►
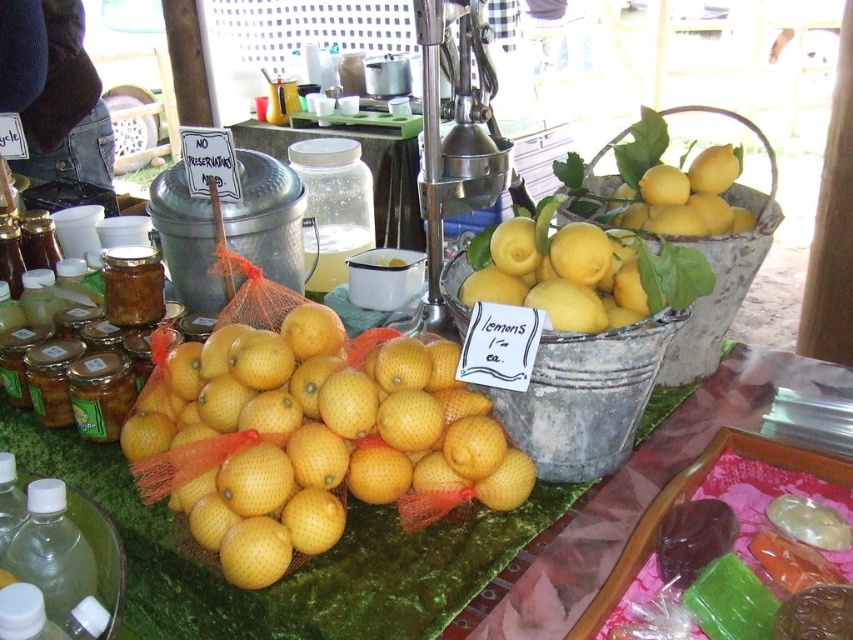
Question: Which of these objects is positioned closest to the clear glass jar at center?

Choices:
 (A) yellow matte lemons at center
 (B) clear plastic bottle at lower left

Answer: (A)

Question: Does yellow matte lemons at center have a lesser width compared to clear plastic bottle at lower left?

Choices:
 (A) yes
 (B) no

Answer: (B)

Question: Which object appears closest to the camera in this image?

Choices:
 (A) yellow matte lemons at center
 (B) clear plastic bottle at lower left
 (C) clear glass jar at center

Answer: (B)

Question: Does clear glass jar at center have a lesser width compared to clear plastic bottle at lower left?

Choices:
 (A) no
 (B) yes

Answer: (A)

Question: Which point appears farthest from the camera in this image?

Choices:
 (A) (82, 556)
 (B) (213, 490)

Answer: (B)

Question: Does clear glass jar at center have a lesser width compared to clear plastic bottle at lower left?

Choices:
 (A) no
 (B) yes

Answer: (A)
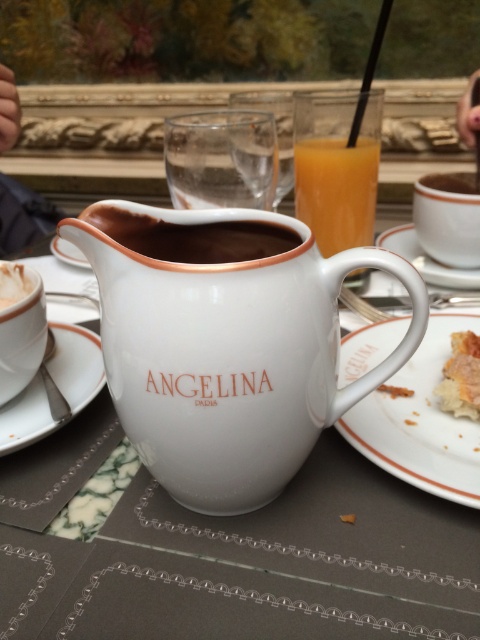
You are a customer at a cafe and want to pour the hot chocolate from the brown matte pitcher at center into the white ceramic saucer at center. Can you do this without moving the saucer? Explain why based on their positions.

The brown matte pitcher at center is in front of the white ceramic saucer at center, so you can pour the hot chocolate from the brown matte pitcher at center into the white ceramic saucer at center without moving the saucer because the pitcher is already positioned over it.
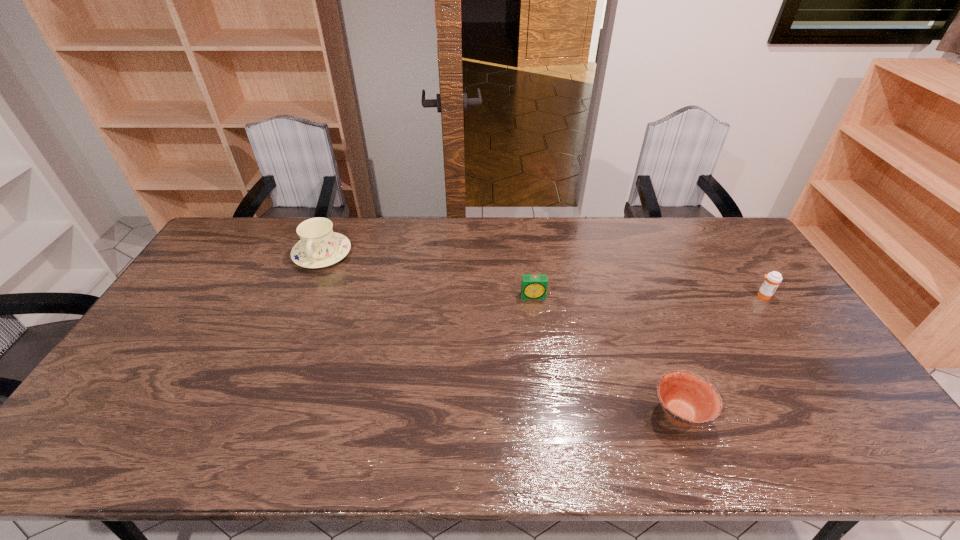
Locate an element on the screen. object situated at the far edge is located at coordinates (319, 246).

Find the location of a particular element. object that is at the near edge is located at coordinates (687, 399).

Where is `object positioned at the right edge`? object positioned at the right edge is located at coordinates (773, 279).

This screenshot has width=960, height=540. In the image, there is a desktop. Find the location of `free space at the far edge`. free space at the far edge is located at coordinates (695, 256).

This screenshot has width=960, height=540. I want to click on free space at the left edge of the desktop, so click(221, 280).

What are the coordinates of `free location at the far right corner of the desktop` in the screenshot? It's located at (706, 244).

You are a GUI agent. You are given a task and a screenshot of the screen. Output one action in this format:
    pyautogui.click(x=<x>, y=<y>)
    Task: Click on the free spot between the farthest object and the alarm clock
    This screenshot has height=540, width=960.
    Given the screenshot: What is the action you would take?
    pyautogui.click(x=428, y=275)

The image size is (960, 540). I want to click on vacant region between the farthest object and the bowl, so click(x=501, y=333).

Find the location of a particular element. empty space that is in between the tallest object and the second object from right to left is located at coordinates (501, 333).

You are a GUI agent. You are given a task and a screenshot of the screen. Output one action in this format:
    pyautogui.click(x=<x>, y=<y>)
    Task: Click on the free area in between the bowl and the second object from left to right
    This screenshot has width=960, height=540.
    Given the screenshot: What is the action you would take?
    pyautogui.click(x=607, y=355)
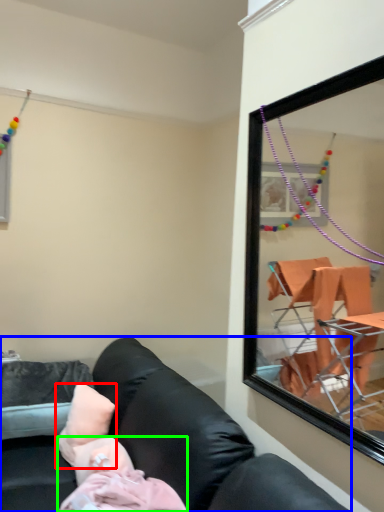
Question: Which object is positioned closest to pillow (highlighted by a red box)? Select from studio couch (highlighted by a blue box) and person (highlighted by a green box).

Choices:
 (A) studio couch
 (B) person

Answer: (B)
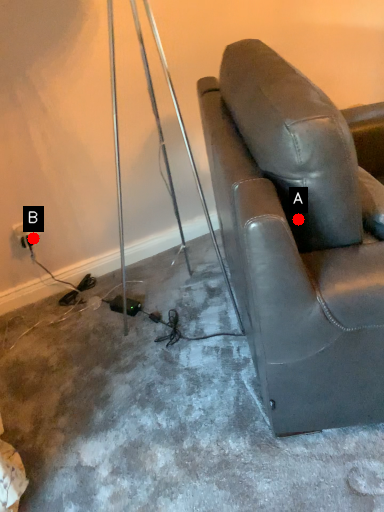
Question: Two points are circled on the image, labeled by A and B beside each circle. Which point is closer to the camera taking this photo?

Choices:
 (A) A is closer
 (B) B is closer

Answer: (A)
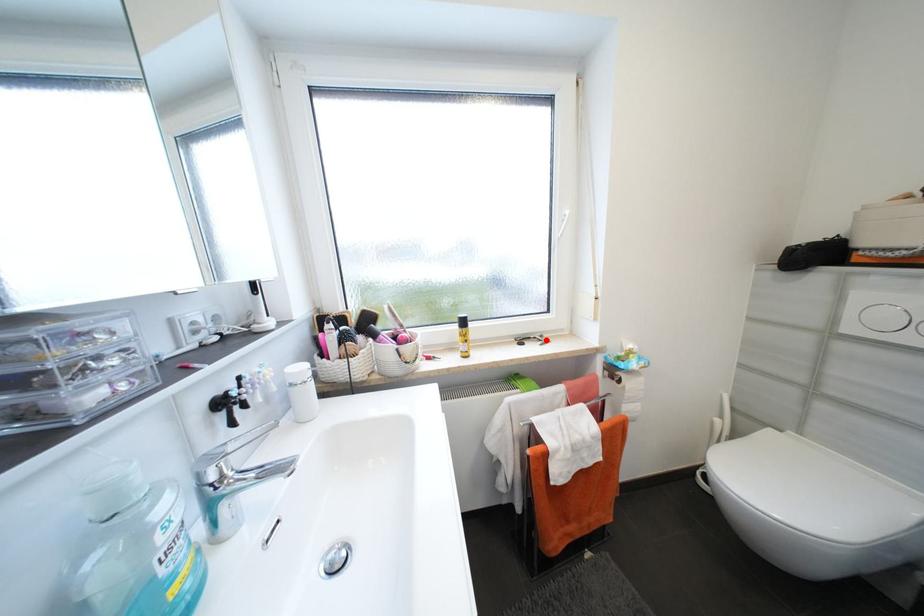
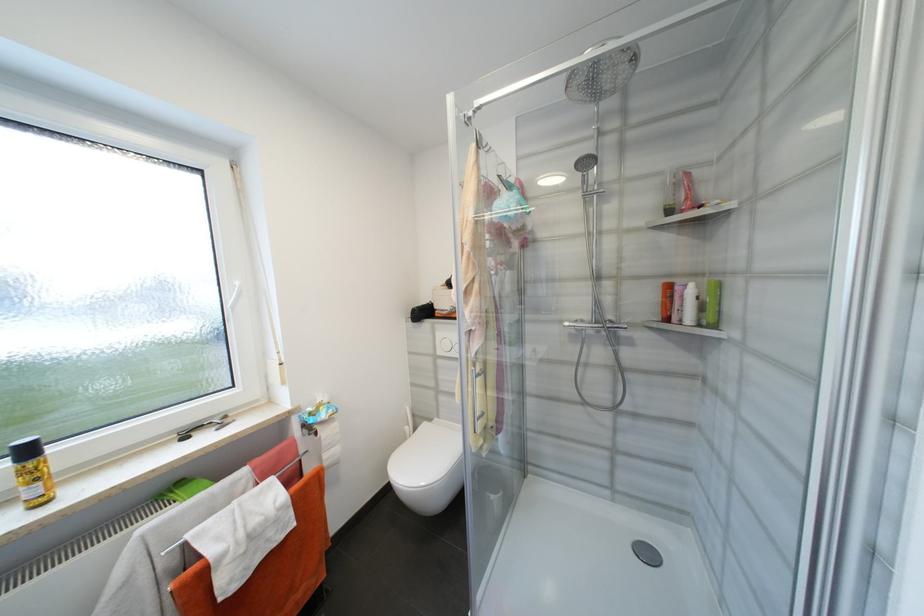
Question: I am providing you with two images of the same scene from different viewpoints. A red point is marked on the first image. At the location where the point appears in image 1, is it still visible in image 2?

Choices:
 (A) Yes
 (B) No

Answer: (A)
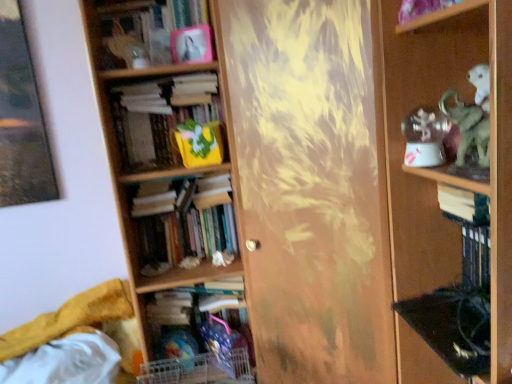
◄
What you will do: Put every line of the entries above into a Markdown table with the columns Row and Line, numbering the rows in order. Leave out blank lines and the picture placeholders.

Response box:
| Row | Line |
|---|---|
| 1 | Question: Which of these objects is positioned closest to the clear glass jar at center? |
| 2 | Choices: |
| 3 |  (A) yellow matte lemons at center |
| 4 |  (B) clear plastic bottle at lower left |
| 5 | Answer: (A) |
| 6 | Question: Does yellow matte lemons at center have a lesser width compared to clear plastic bottle at lower left? |
| 7 | Choices: |
| 8 |  (A) yes |
| 9 |  (B) no |
| 10 | Answer: (B) |
| 11 | Question: Which object appears closest to the camera in this image? |
| 12 | Choices: |
| 13 |  (A) yellow matte lemons at center |
| 14 |  (B) clear plastic bottle at lower left |
| 15 |  (C) clear glass jar at center |
| 16 | Answer: (B) |
| 17 | Question: Does clear glass jar at center have a lesser width compared to clear plastic bottle at lower left? |
| 18 | Choices: |
| 19 |  (A) no |
| 20 |  (B) yes |
| 21 | Answer: (A) |
| 22 | Question: Which point appears farthest from the camera in this image? |
| 23 | Choices: |
| 24 |  (A) (82, 556) |
| 25 |  (B) (213, 490) |
| 26 | Answer: (B) |
| 27 | Question: Does clear glass jar at center have a lesser width compared to clear plastic bottle at lower left? |
| 28 | Choices: |
| 29 |  (A) no |
| 30 |  (B) yes |
| 31 | Answer: (A) |
| 32 | You are a customer at a cafe and want to pour the hot chocolate from the brown matte pitcher at center into the white ceramic saucer at center. Can you do this without moving the saucer? Explain why based on their positions. |
| 33 | The brown matte pitcher at center is in front of the white ceramic saucer at center, so you can pour the hot chocolate from the brown matte pitcher at center into the white ceramic saucer at center without moving the saucer because the pitcher is already positioned over it. |
| 34 | Locate an element on the screen. object situated at the far edge is located at coordinates (319, 246). |
| 35 | Find the location of a particular element. object that is at the near edge is located at coordinates (687, 399). |
| 36 | Where is `object positioned at the right edge`? object positioned at the right edge is located at coordinates (773, 279). |
| 37 | This screenshot has width=960, height=540. In the image, there is a desktop. Find the location of `free space at the far edge`. free space at the far edge is located at coordinates (695, 256). |
| 38 | This screenshot has width=960, height=540. I want to click on free space at the left edge of the desktop, so click(221, 280). |
| 39 | What are the coordinates of `free location at the far right corner of the desktop` in the screenshot? It's located at (706, 244). |
| 40 | You are a GUI agent. You are given a task and a screenshot of the screen. Output one action in this format: |
| 41 |     pyautogui.click(x=<x>, y=<y>) |
| 42 |     Task: Click on the free spot between the farthest object and the alarm clock |
| 43 |     This screenshot has height=540, width=960. |
| 44 |     Given the screenshot: What is the action you would take? |
| 45 |     pyautogui.click(x=428, y=275) |
| 46 | The image size is (960, 540). I want to click on vacant region between the farthest object and the bowl, so click(x=501, y=333). |
| 47 | Find the location of a particular element. empty space that is in between the tallest object and the second object from right to left is located at coordinates (501, 333). |
| 48 | You are a GUI agent. You are given a task and a screenshot of the screen. Output one action in this format: |
| 49 |     pyautogui.click(x=<x>, y=<y>) |
| 50 |     Task: Click on the free area in between the bowl and the second object from left to right |
| 51 |     This screenshot has width=960, height=540. |
| 52 |     Given the screenshot: What is the action you would take? |
| 53 |     pyautogui.click(x=607, y=355) |
| 54 | Question: Which object is positioned closest to pillow (highlighted by a red box)? Select from studio couch (highlighted by a blue box) and person (highlighted by a green box). |
| 55 | Choices: |
| 56 |  (A) studio couch |
| 57 |  (B) person |
| 58 | Answer: (B) |
| 59 | Question: Two points are circled on the image, labeled by A and B beside each circle. Which point is closer to the camera taking this photo? |
| 60 | Choices: |
| 61 |  (A) A is closer |
| 62 |  (B) B is closer |
| 63 | Answer: (A) |
| 64 | Question: I am providing you with two images of the same scene from different viewpoints. A red point is marked on the first image. At the location where the point appears in image 1, is it still visible in image 2? |
| 65 | Choices: |
| 66 |  (A) Yes |
| 67 |  (B) No |
| 68 | Answer: (A) |